**SUPPLIED DATA**

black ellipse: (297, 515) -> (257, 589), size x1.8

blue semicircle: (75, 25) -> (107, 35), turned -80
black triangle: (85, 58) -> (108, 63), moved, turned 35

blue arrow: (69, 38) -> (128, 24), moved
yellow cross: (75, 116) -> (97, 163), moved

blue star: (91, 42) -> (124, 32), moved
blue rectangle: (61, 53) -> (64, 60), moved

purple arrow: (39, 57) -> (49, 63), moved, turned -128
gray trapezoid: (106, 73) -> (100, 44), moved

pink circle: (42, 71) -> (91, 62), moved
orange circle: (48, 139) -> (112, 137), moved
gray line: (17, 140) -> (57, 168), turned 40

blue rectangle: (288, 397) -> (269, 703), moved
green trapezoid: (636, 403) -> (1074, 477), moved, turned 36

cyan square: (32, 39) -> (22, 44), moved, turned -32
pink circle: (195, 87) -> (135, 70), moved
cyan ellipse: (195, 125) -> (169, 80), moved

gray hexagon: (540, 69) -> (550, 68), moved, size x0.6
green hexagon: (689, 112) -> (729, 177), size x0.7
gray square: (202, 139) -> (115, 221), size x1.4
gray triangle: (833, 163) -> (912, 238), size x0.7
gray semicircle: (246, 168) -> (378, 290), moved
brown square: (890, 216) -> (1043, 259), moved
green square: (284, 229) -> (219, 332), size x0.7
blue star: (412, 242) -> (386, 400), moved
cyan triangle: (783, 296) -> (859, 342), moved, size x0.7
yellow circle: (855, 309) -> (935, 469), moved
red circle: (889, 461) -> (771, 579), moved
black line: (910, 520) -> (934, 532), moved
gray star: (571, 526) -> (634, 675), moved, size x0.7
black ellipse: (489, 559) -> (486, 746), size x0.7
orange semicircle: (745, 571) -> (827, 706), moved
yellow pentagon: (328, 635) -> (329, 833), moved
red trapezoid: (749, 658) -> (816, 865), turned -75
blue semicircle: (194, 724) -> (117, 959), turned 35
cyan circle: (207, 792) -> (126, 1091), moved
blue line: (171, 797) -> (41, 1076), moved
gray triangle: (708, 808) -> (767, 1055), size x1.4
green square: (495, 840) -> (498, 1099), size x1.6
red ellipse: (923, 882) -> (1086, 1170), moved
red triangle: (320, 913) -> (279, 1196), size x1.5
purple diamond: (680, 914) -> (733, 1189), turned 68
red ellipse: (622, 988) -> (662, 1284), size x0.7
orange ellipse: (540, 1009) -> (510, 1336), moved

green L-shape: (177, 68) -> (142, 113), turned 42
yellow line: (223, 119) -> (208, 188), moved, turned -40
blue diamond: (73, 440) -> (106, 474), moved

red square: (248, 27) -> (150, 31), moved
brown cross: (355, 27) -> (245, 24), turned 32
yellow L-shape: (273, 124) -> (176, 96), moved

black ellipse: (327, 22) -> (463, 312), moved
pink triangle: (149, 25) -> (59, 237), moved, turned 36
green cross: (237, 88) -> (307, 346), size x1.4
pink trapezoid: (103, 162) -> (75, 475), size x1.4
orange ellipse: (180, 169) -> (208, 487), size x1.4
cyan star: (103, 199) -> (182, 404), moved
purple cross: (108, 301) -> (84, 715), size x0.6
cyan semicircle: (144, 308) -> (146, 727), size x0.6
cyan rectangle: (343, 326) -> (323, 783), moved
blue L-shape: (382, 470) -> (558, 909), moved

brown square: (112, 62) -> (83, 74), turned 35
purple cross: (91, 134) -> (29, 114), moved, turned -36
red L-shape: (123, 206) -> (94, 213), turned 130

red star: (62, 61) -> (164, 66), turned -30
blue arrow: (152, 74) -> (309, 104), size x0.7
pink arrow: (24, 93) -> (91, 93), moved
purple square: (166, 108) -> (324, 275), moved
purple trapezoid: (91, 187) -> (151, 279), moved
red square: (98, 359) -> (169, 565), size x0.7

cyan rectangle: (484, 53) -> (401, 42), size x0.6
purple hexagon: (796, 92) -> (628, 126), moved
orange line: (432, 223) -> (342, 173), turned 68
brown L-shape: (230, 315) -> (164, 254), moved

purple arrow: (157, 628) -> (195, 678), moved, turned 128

**PROMPT**
When answering, write out each of the lines above exactly as given.

**RESULT FOR THIS TASK**
black ellipse: (297, 515) -> (257, 589), size x1.8

blue semicircle: (75, 25) -> (107, 35), turned -80
black triangle: (85, 58) -> (108, 63), moved, turned 35

blue arrow: (69, 38) -> (128, 24), moved
yellow cross: (75, 116) -> (97, 163), moved

blue star: (91, 42) -> (124, 32), moved
blue rectangle: (61, 53) -> (64, 60), moved

purple arrow: (39, 57) -> (49, 63), moved, turned -128
gray trapezoid: (106, 73) -> (100, 44), moved

pink circle: (42, 71) -> (91, 62), moved
orange circle: (48, 139) -> (112, 137), moved
gray line: (17, 140) -> (57, 168), turned 40

blue rectangle: (288, 397) -> (269, 703), moved
green trapezoid: (636, 403) -> (1074, 477), moved, turned 36

cyan square: (32, 39) -> (22, 44), moved, turned -32
pink circle: (195, 87) -> (135, 70), moved
cyan ellipse: (195, 125) -> (169, 80), moved

gray hexagon: (540, 69) -> (550, 68), moved, size x0.6
green hexagon: (689, 112) -> (729, 177), size x0.7
gray square: (202, 139) -> (115, 221), size x1.4
gray triangle: (833, 163) -> (912, 238), size x0.7
gray semicircle: (246, 168) -> (378, 290), moved
brown square: (890, 216) -> (1043, 259), moved
green square: (284, 229) -> (219, 332), size x0.7
blue star: (412, 242) -> (386, 400), moved
cyan triangle: (783, 296) -> (859, 342), moved, size x0.7
yellow circle: (855, 309) -> (935, 469), moved
red circle: (889, 461) -> (771, 579), moved
black line: (910, 520) -> (934, 532), moved
gray star: (571, 526) -> (634, 675), moved, size x0.7
black ellipse: (489, 559) -> (486, 746), size x0.7
orange semicircle: (745, 571) -> (827, 706), moved
yellow pentagon: (328, 635) -> (329, 833), moved
red trapezoid: (749, 658) -> (816, 865), turned -75
blue semicircle: (194, 724) -> (117, 959), turned 35
cyan circle: (207, 792) -> (126, 1091), moved
blue line: (171, 797) -> (41, 1076), moved
gray triangle: (708, 808) -> (767, 1055), size x1.4
green square: (495, 840) -> (498, 1099), size x1.6
red ellipse: (923, 882) -> (1086, 1170), moved
red triangle: (320, 913) -> (279, 1196), size x1.5
purple diamond: (680, 914) -> (733, 1189), turned 68
red ellipse: (622, 988) -> (662, 1284), size x0.7
orange ellipse: (540, 1009) -> (510, 1336), moved

green L-shape: (177, 68) -> (142, 113), turned 42
yellow line: (223, 119) -> (208, 188), moved, turned -40
blue diamond: (73, 440) -> (106, 474), moved

red square: (248, 27) -> (150, 31), moved
brown cross: (355, 27) -> (245, 24), turned 32
yellow L-shape: (273, 124) -> (176, 96), moved

black ellipse: (327, 22) -> (463, 312), moved
pink triangle: (149, 25) -> (59, 237), moved, turned 36
green cross: (237, 88) -> (307, 346), size x1.4
pink trapezoid: (103, 162) -> (75, 475), size x1.4
orange ellipse: (180, 169) -> (208, 487), size x1.4
cyan star: (103, 199) -> (182, 404), moved
purple cross: (108, 301) -> (84, 715), size x0.6
cyan semicircle: (144, 308) -> (146, 727), size x0.6
cyan rectangle: (343, 326) -> (323, 783), moved
blue L-shape: (382, 470) -> (558, 909), moved

brown square: (112, 62) -> (83, 74), turned 35
purple cross: (91, 134) -> (29, 114), moved, turned -36
red L-shape: (123, 206) -> (94, 213), turned 130

red star: (62, 61) -> (164, 66), turned -30
blue arrow: (152, 74) -> (309, 104), size x0.7
pink arrow: (24, 93) -> (91, 93), moved
purple square: (166, 108) -> (324, 275), moved
purple trapezoid: (91, 187) -> (151, 279), moved
red square: (98, 359) -> (169, 565), size x0.7

cyan rectangle: (484, 53) -> (401, 42), size x0.6
purple hexagon: (796, 92) -> (628, 126), moved
orange line: (432, 223) -> (342, 173), turned 68
brown L-shape: (230, 315) -> (164, 254), moved

purple arrow: (157, 628) -> (195, 678), moved, turned 128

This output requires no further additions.